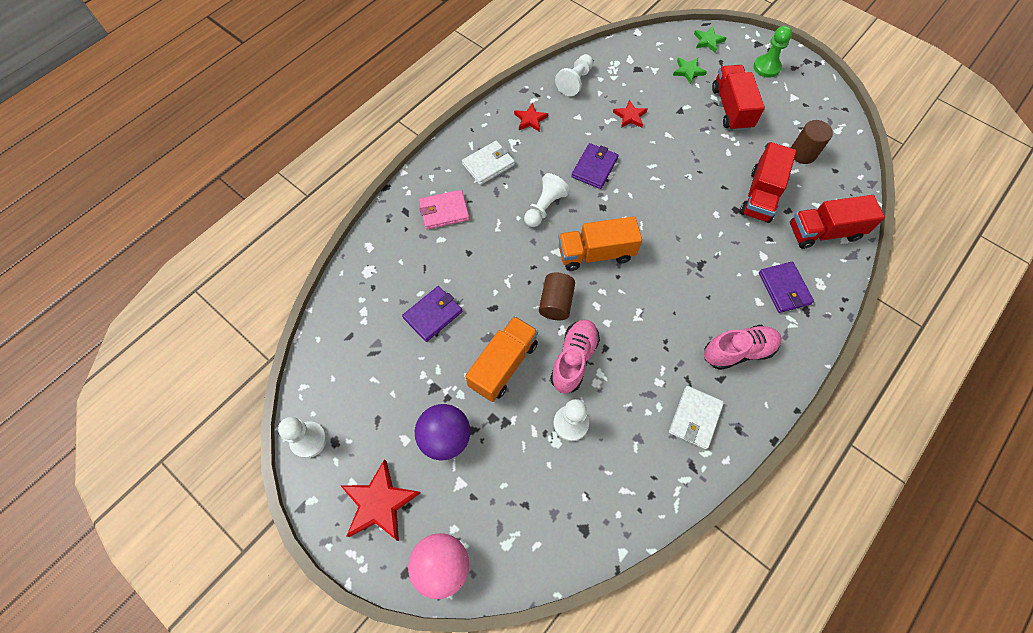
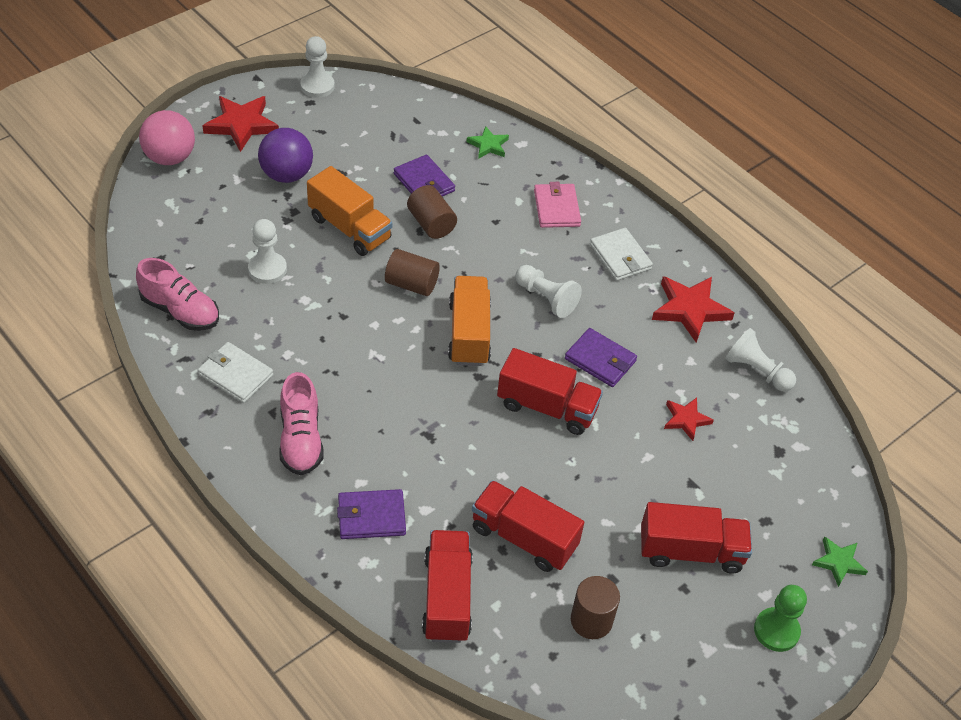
camera: 95 degrees right, 15 degrees down
red star [514,103,548,132] -> red star [652,276,734,343], size x1.73
pink shoe [550,319,600,394] -> pink shoe moved to [136,258,219,331]
green star [673,58,707,84] -> green star moved to [466,126,509,159]
none -> brown cylinder [407,185,457,239]
none -> red truck [497,348,603,435]

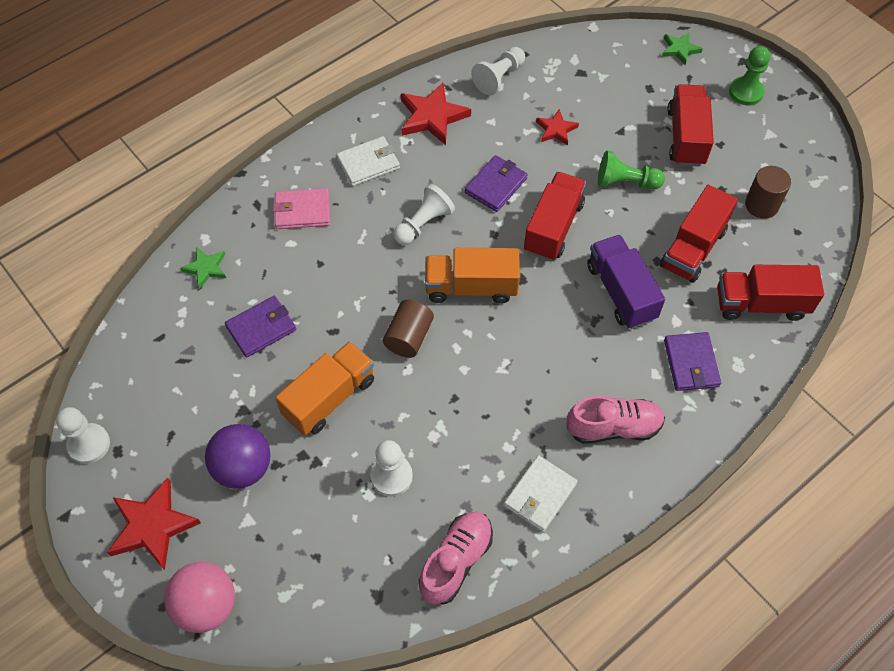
camera: 85 degrees left, 10 degrees up
brown cylinder [407,185,457,239] -> none
none -> purple truck [587,235,665,329]
none -> green pawn [598,150,665,190]

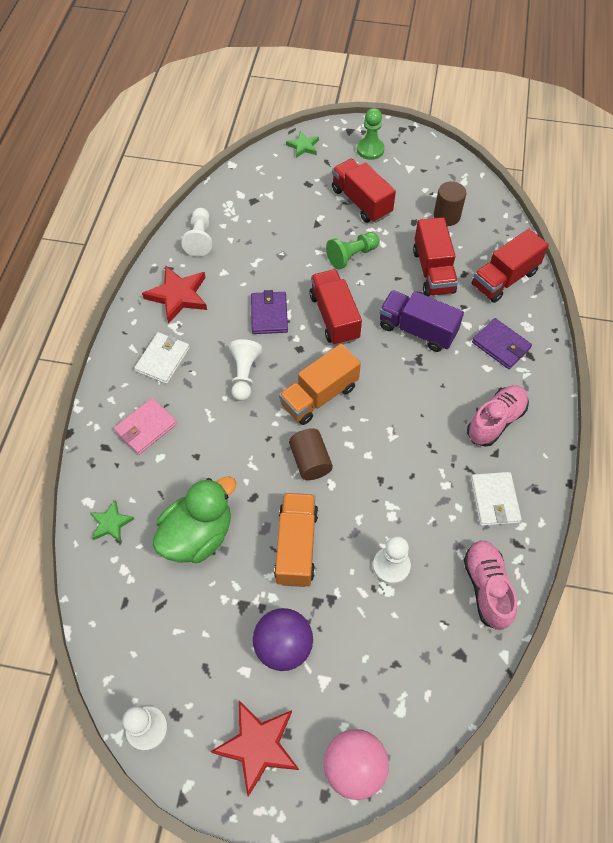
camera: 40 degrees left, 0 degrees up
purple wallet [225,296,296,358] -> green duck [153,476,236,563]
red star [536,109,579,146] -> none

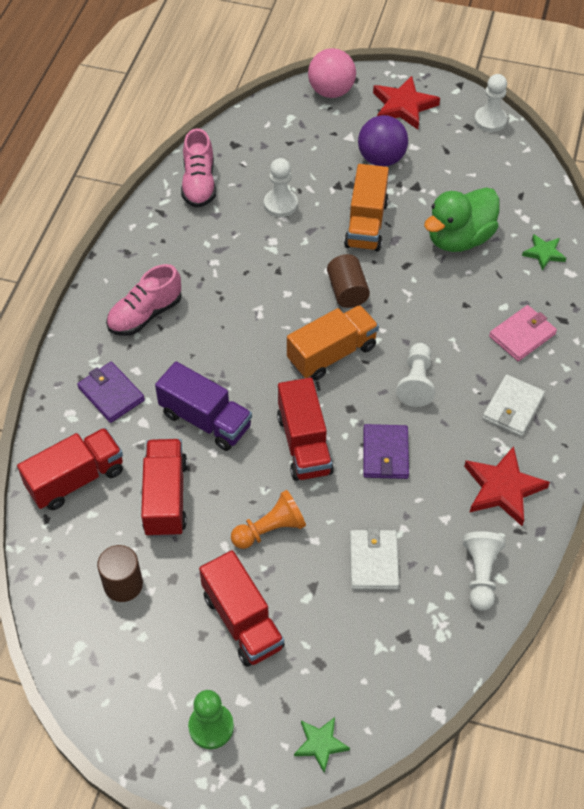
camera: 175 degrees left, 5 degrees down
green pawn [326,232,380,269] -> orange pawn [231,490,306,549]
white wallet [471,472,522,526] -> white wallet moved to [350,527,399,589]

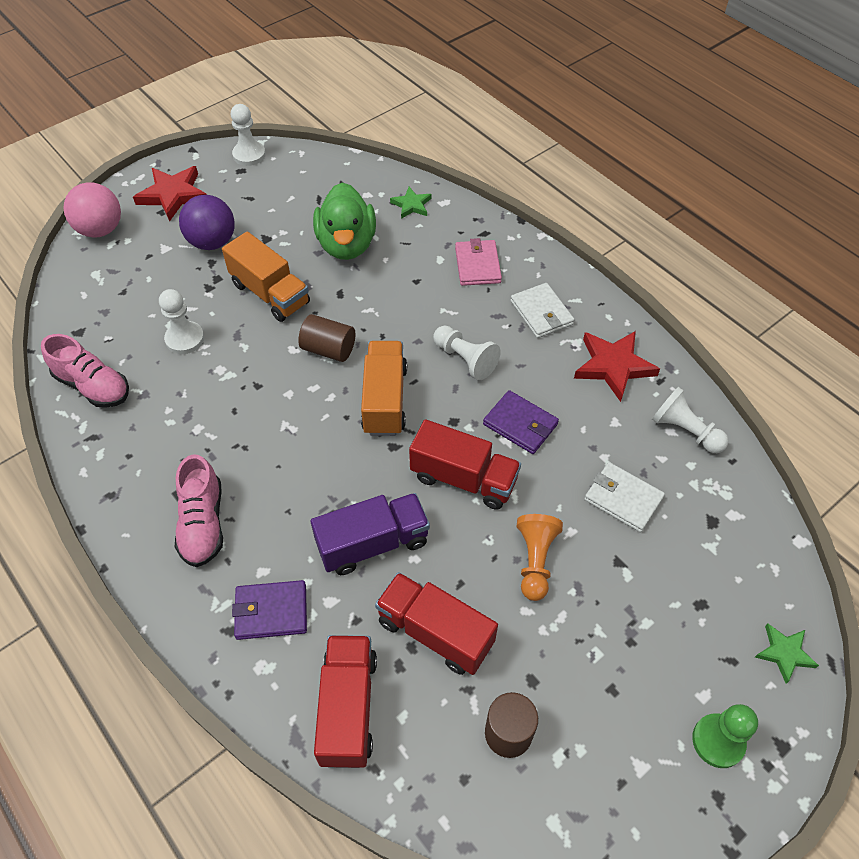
camera: 55 degrees left, 0 degrees up
red truck [199,550,285,667] -> none

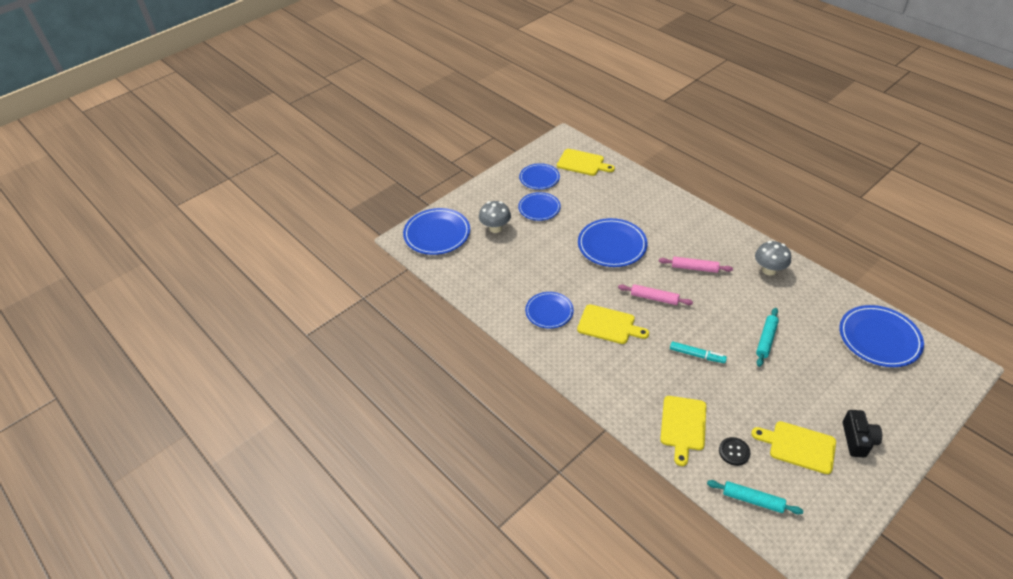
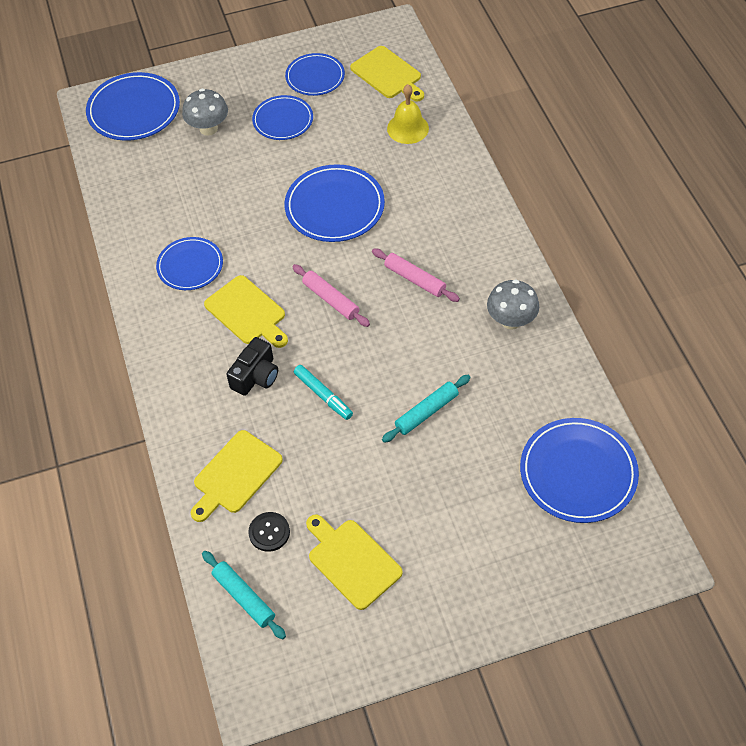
camera: 25 degrees right, 10 degrees up
black camera [843,410,882,457] -> black camera moved to [226,337,278,396]
none -> yellow bell [387,84,429,144]

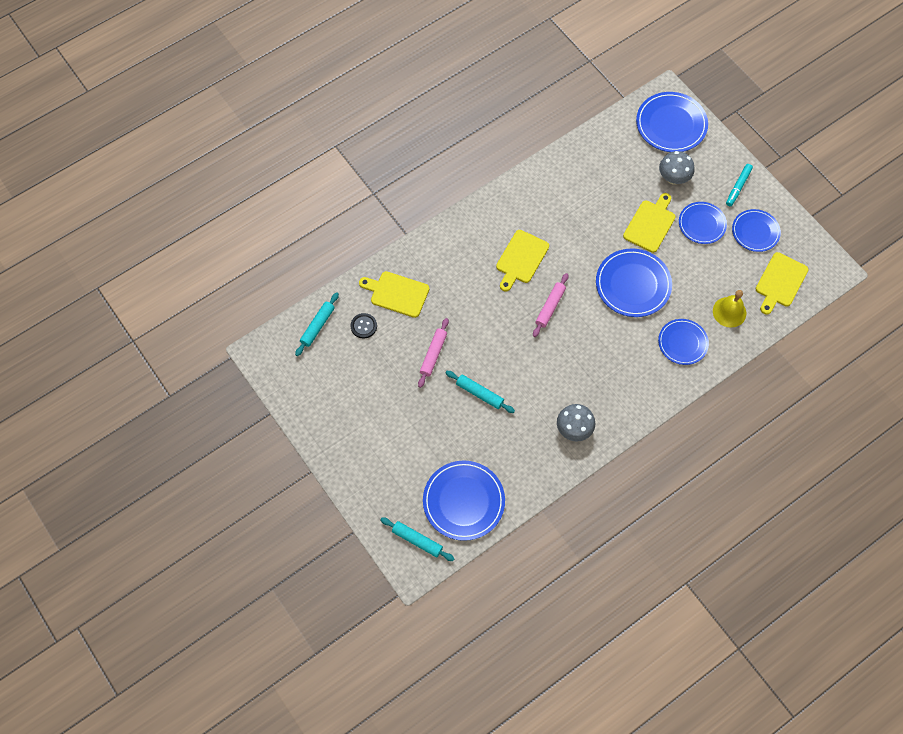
camera: 70 degrees right, 10 degrees up
blue plate [156,237,223,290] -> blue plate moved to [658,319,709,365]
black camera [226,337,278,396] -> none
turquoise marker [294,365,353,420] -> turquoise marker moved to [726,164,753,206]
yellow cutting board [306,514,403,610] -> yellow cutting board moved to [623,193,676,253]
pink rolling pin [372,249,460,302] -> pink rolling pin moved to [418,318,449,388]
none -> turquoise rolling pin [380,517,455,561]

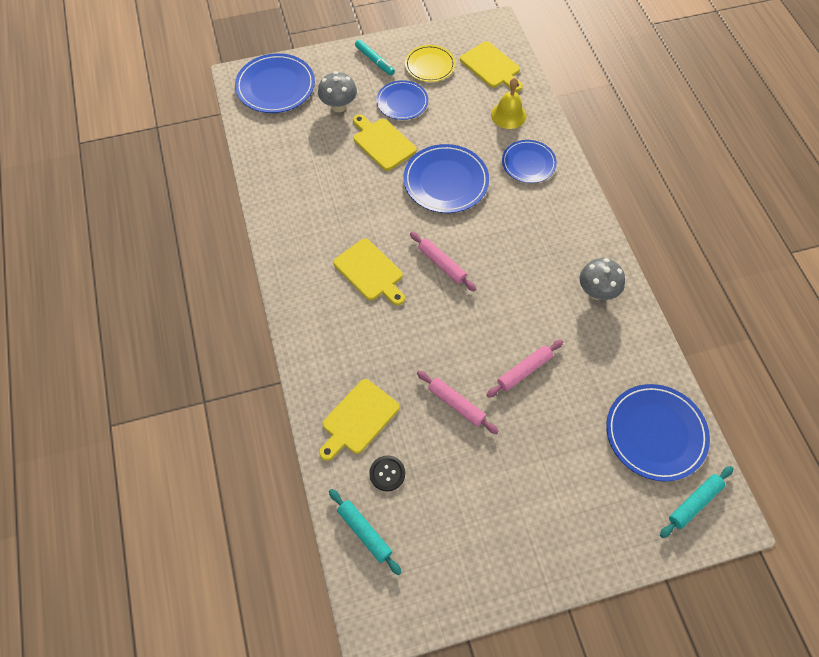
camera: 70 degrees left, 5 degrees down
turquoise rolling pin [446,371,515,413] -> pink rolling pin [486,340,563,398]
blue plate [732,209,781,252] -> yellow plate [405,45,455,82]

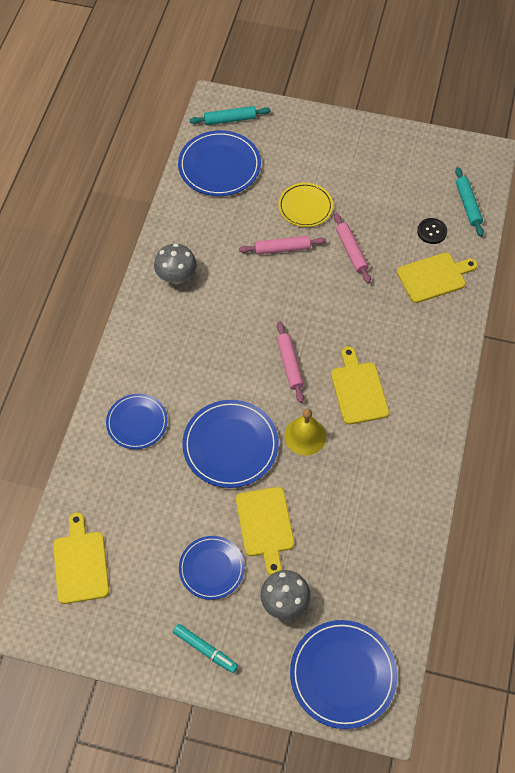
camera: 150 degrees left, 0 degrees up
turquoise marker [355,40,395,75] -> turquoise marker turned 135 degrees clockwise [173,624,238,673]
yellow plate [405,45,455,82] -> yellow plate moved to [278,183,333,227]
yellow bell [491,78,526,129] -> yellow bell moved to [284,409,326,455]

____

> Aim of the task: Starting at the first line of the entries, restate word for word everything through the line that holds "camera: 85 degrees left, 10 degrees up", both ends included, but omit any pictures.

> Solution below:
camera: 95 degrees right, 15 degrees down
red star [514,103,548,132] -> red star [652,276,734,343], size x1.73
pink shoe [550,319,600,394] -> pink shoe moved to [136,258,219,331]
green star [673,58,707,84] -> green star moved to [466,126,509,159]
none -> brown cylinder [407,185,457,239]
none -> red truck [497,348,603,435]

camera: 85 degrees left, 10 degrees up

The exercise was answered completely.